- _Exercise material_
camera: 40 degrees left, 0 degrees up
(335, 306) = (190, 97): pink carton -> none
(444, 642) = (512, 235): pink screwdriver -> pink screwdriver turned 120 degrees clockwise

---

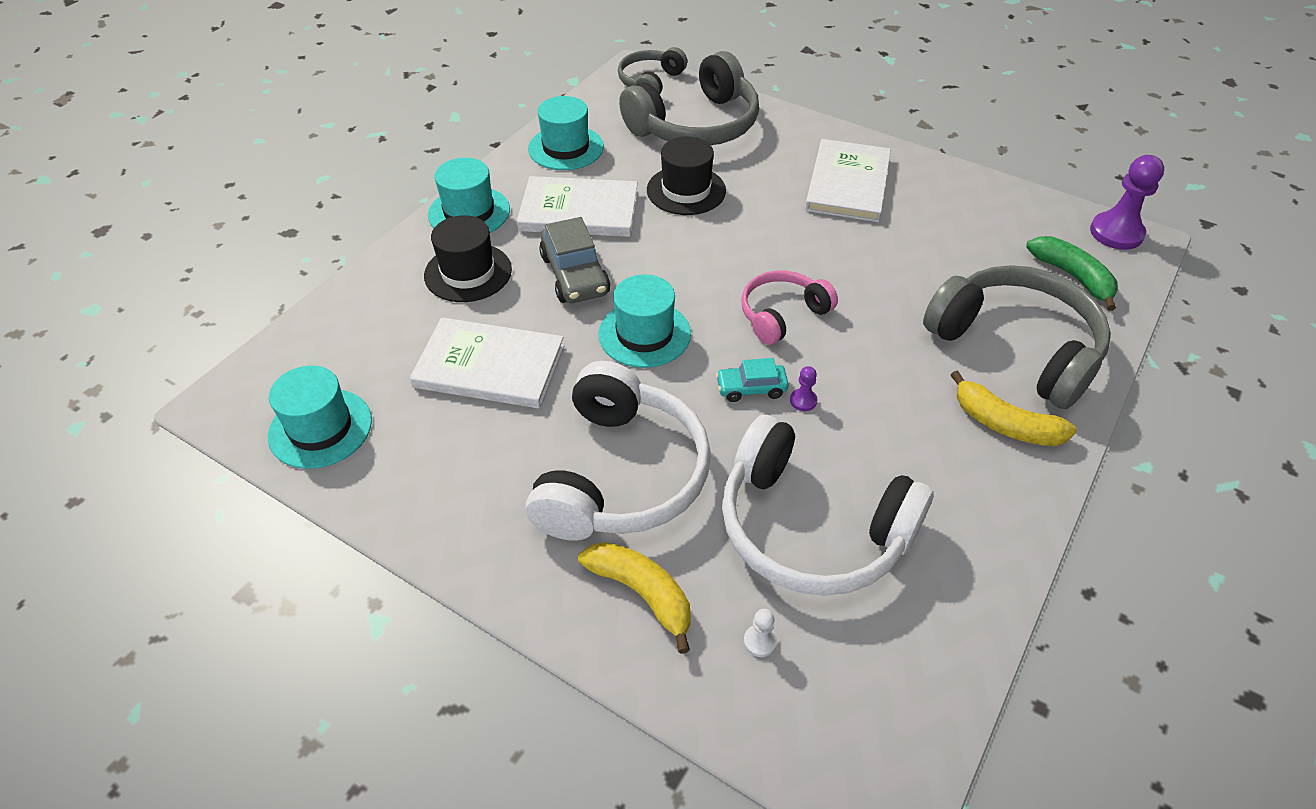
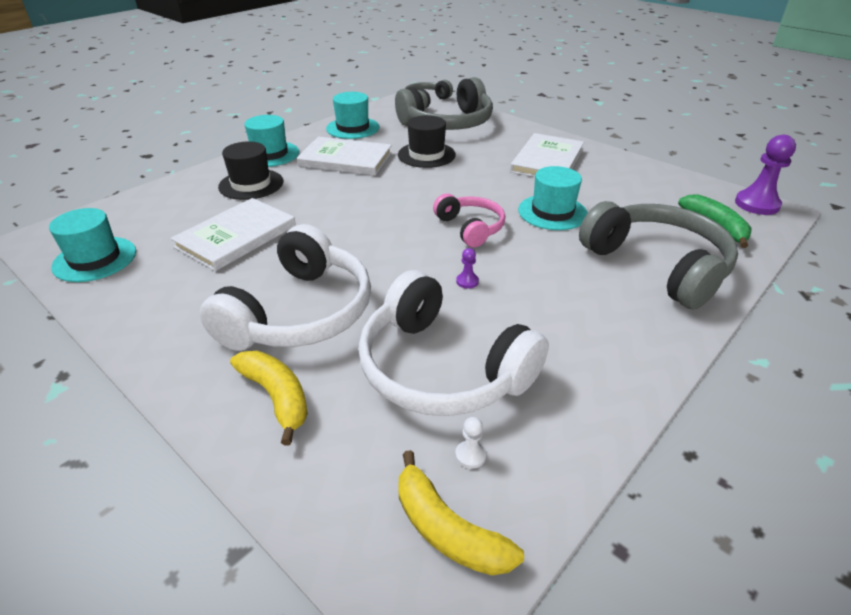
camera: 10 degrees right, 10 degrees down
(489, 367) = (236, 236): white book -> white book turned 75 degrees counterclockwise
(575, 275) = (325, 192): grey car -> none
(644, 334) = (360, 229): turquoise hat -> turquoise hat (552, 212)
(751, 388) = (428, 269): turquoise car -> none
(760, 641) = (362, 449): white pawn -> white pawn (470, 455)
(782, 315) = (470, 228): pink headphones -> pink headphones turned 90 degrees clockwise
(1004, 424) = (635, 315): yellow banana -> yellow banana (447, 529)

- _Problem to work on_
In the records above, the line with "camera: 40 degrees left, 0 degrees up" marks the start and the line with "(444, 642) = (512, 235): pink" marks the end; copy that stretch exactly, both lines included, and nothing else.

- _Expected output_
camera: 40 degrees left, 0 degrees up
(335, 306) = (190, 97): pink carton -> none
(444, 642) = (512, 235): pink screwdriver -> pink screwdriver turned 120 degrees clockwise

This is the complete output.